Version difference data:
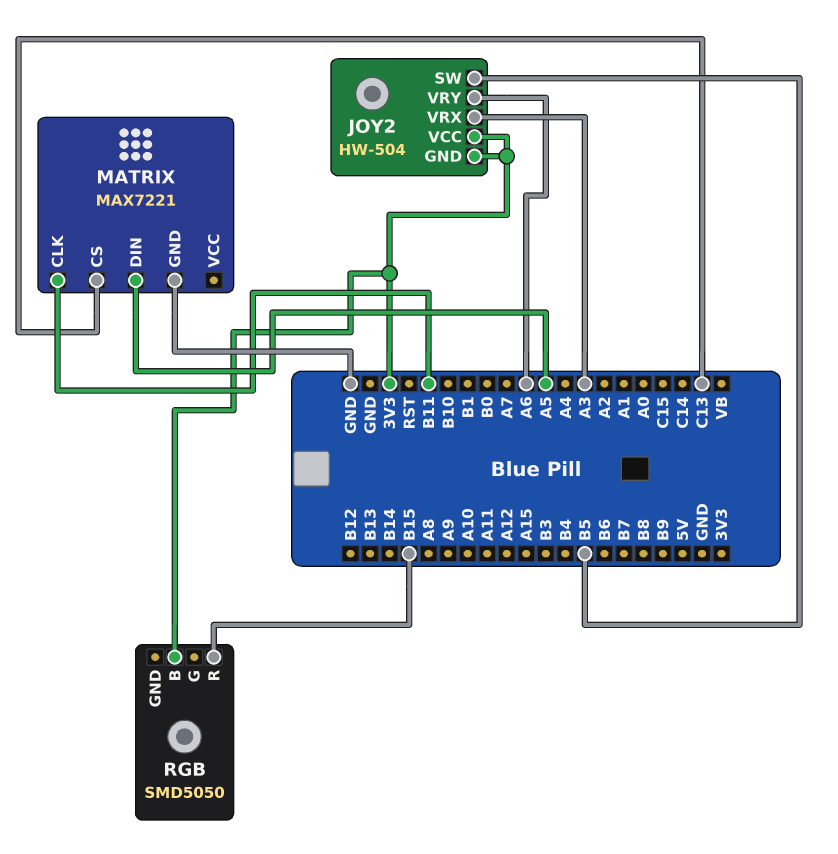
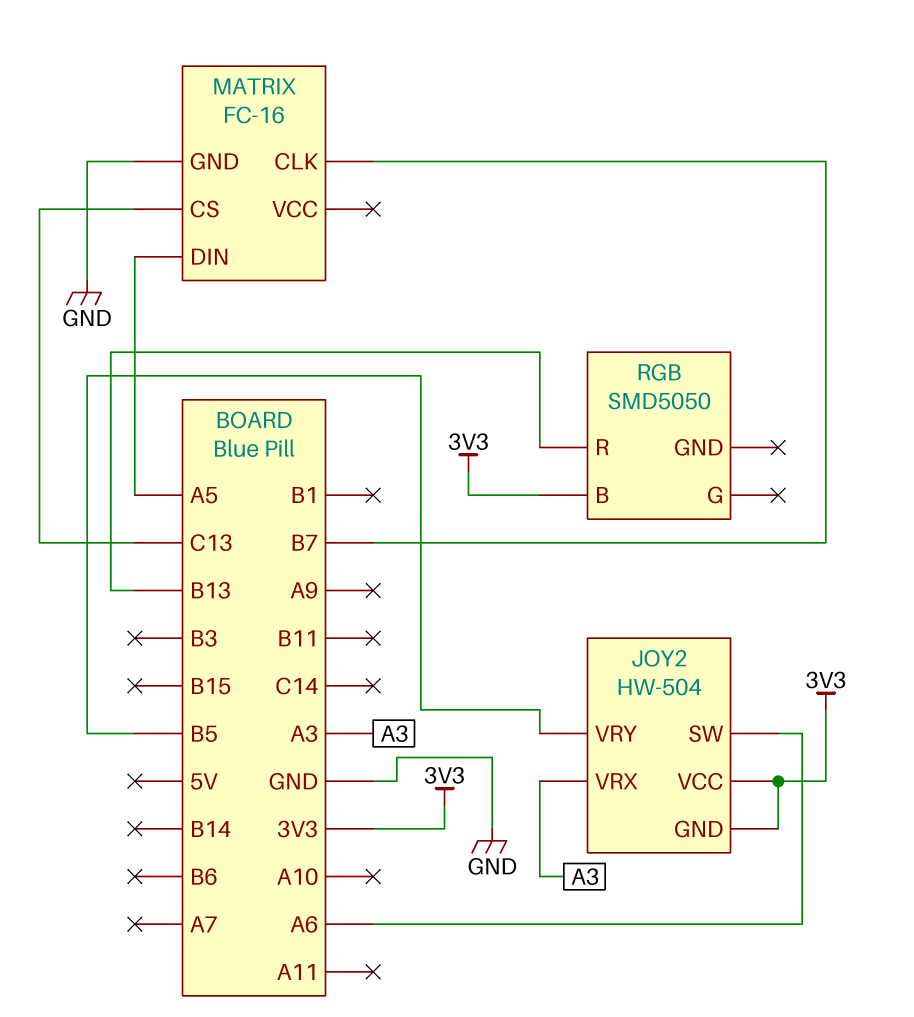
JOY2 pin SW: B5 -> A6
JOY2 pin VRY: A6 -> B5
MATRIX: MAX7221 -> FC-16
MATRIX pin CLK: B11 -> B7
RGB pin R: B15 -> B13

What you are asked to do: Across all the records, find the lines containing the word "MATRIX" and reproduce each one.

The answer:
MATRIX: MAX7221 -> FC-16
MATRIX pin CLK: B11 -> B7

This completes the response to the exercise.